[Start of Attachment]

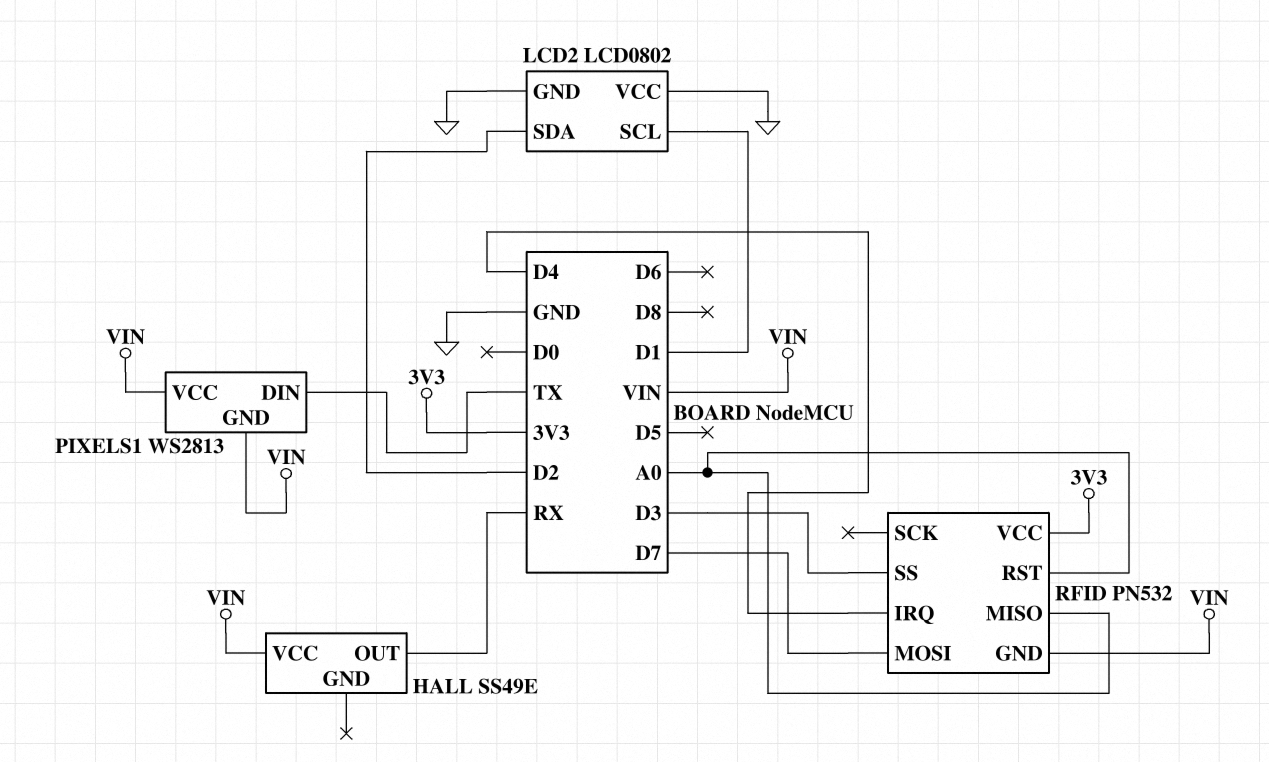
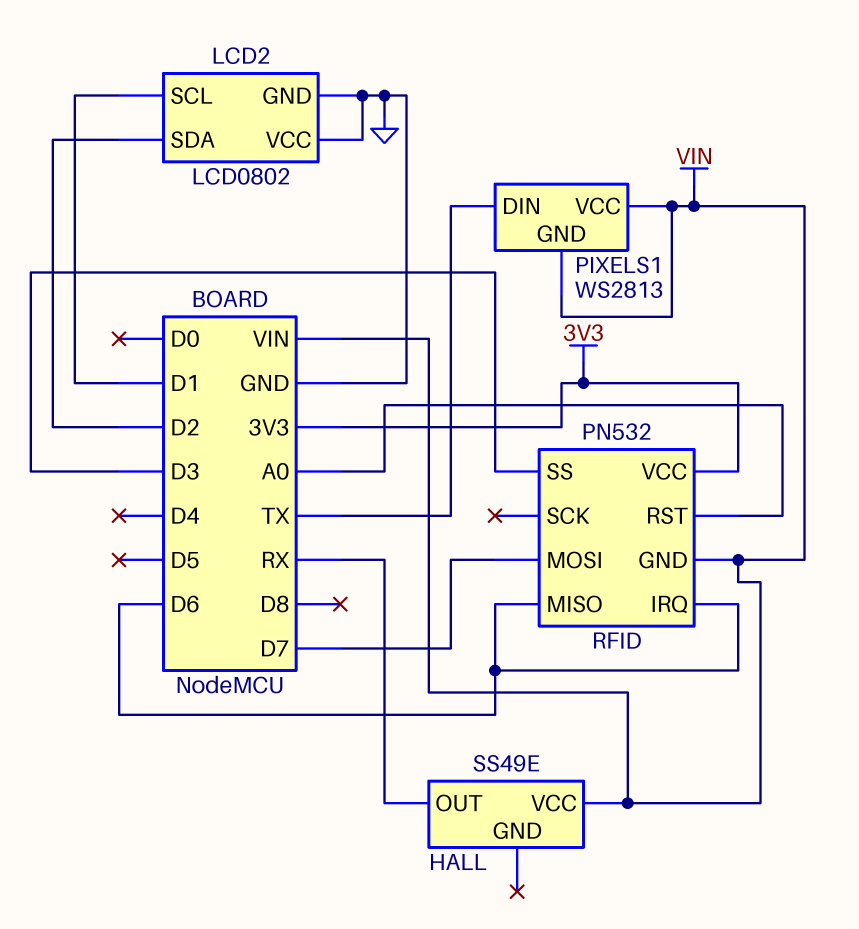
RFID pin IRQ: D4 -> D6
RFID pin MISO: A0 -> D6

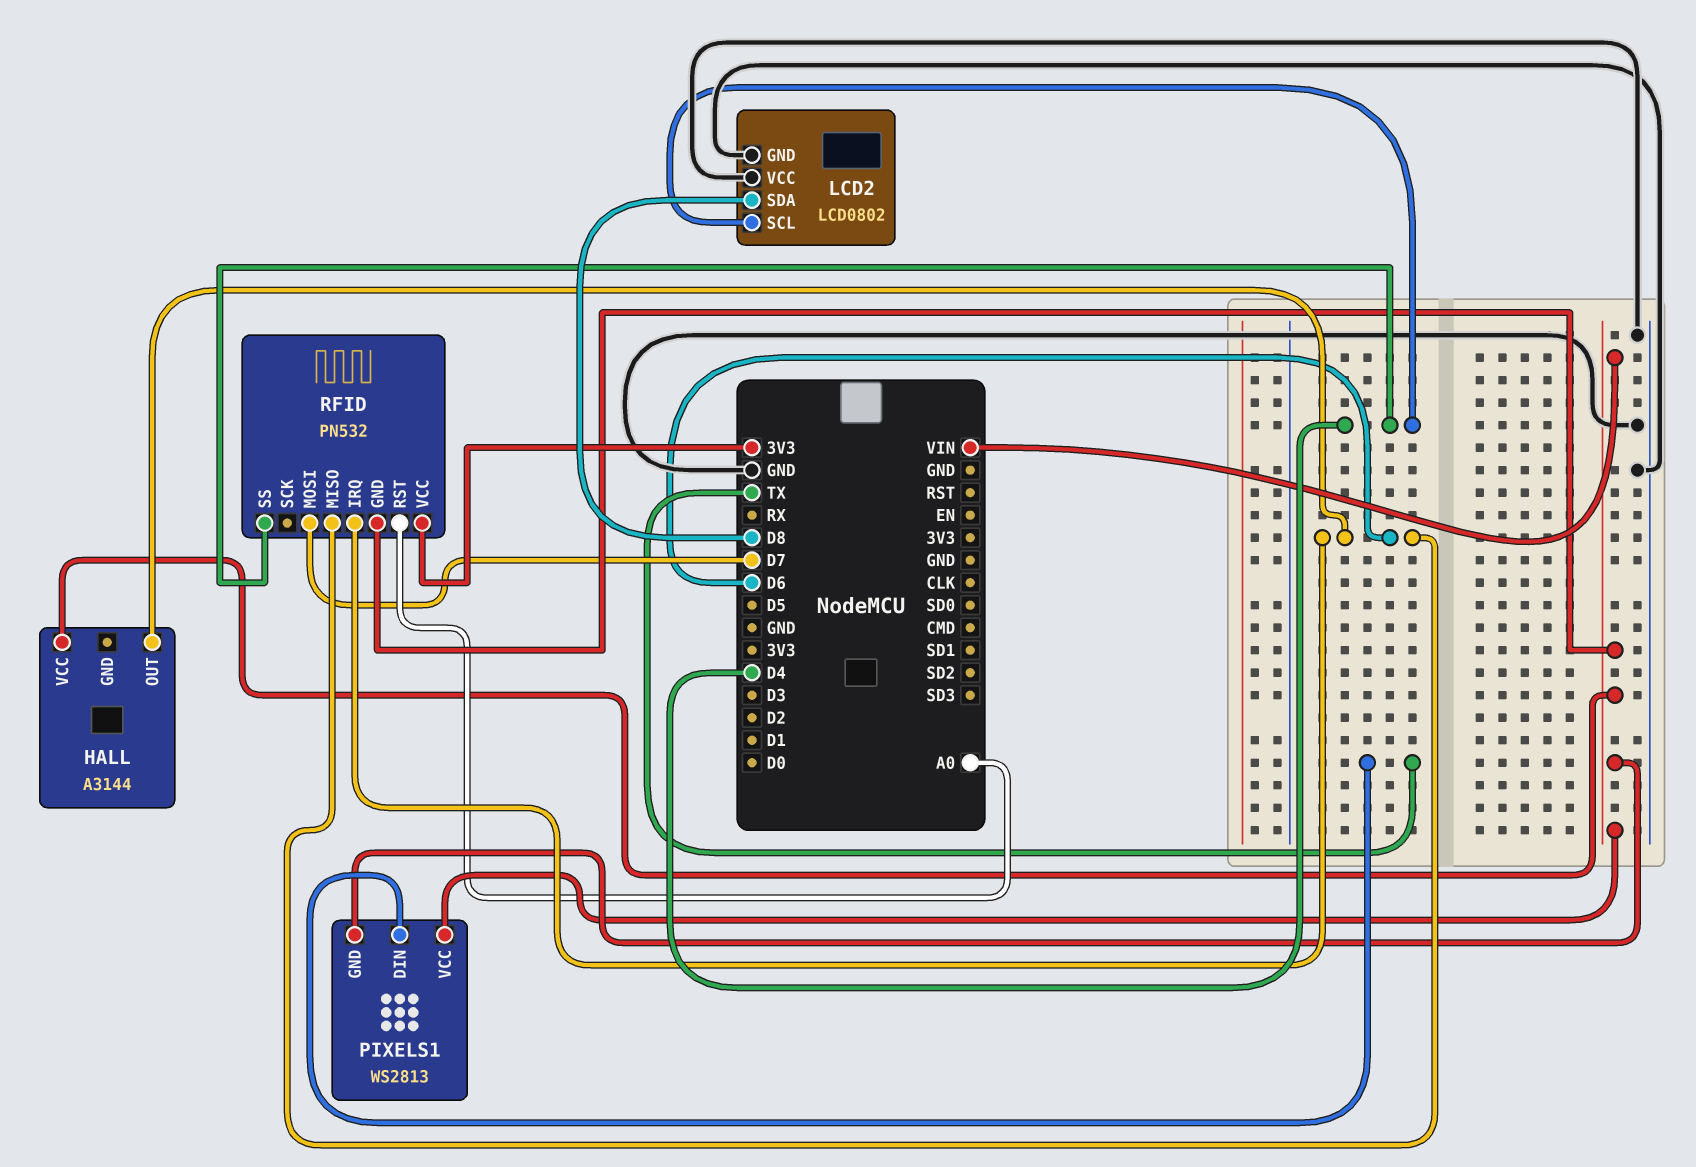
HALL: SS49E -> A3144
HALL pin OUT: RX -> D6
LCD2 pin SCL: D1 -> D4
LCD2 pin SDA: D2 -> D8
RFID pin SS: D3 -> D4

[End of Attachment]

[Work to be completed]: Copy the records above exactly. Do not carry any picture into the copy.

[Your response]:
RFID pin IRQ: D4 -> D6
RFID pin MISO: A0 -> D6

HALL: SS49E -> A3144
HALL pin OUT: RX -> D6
LCD2 pin SCL: D1 -> D4
LCD2 pin SDA: D2 -> D8
RFID pin SS: D3 -> D4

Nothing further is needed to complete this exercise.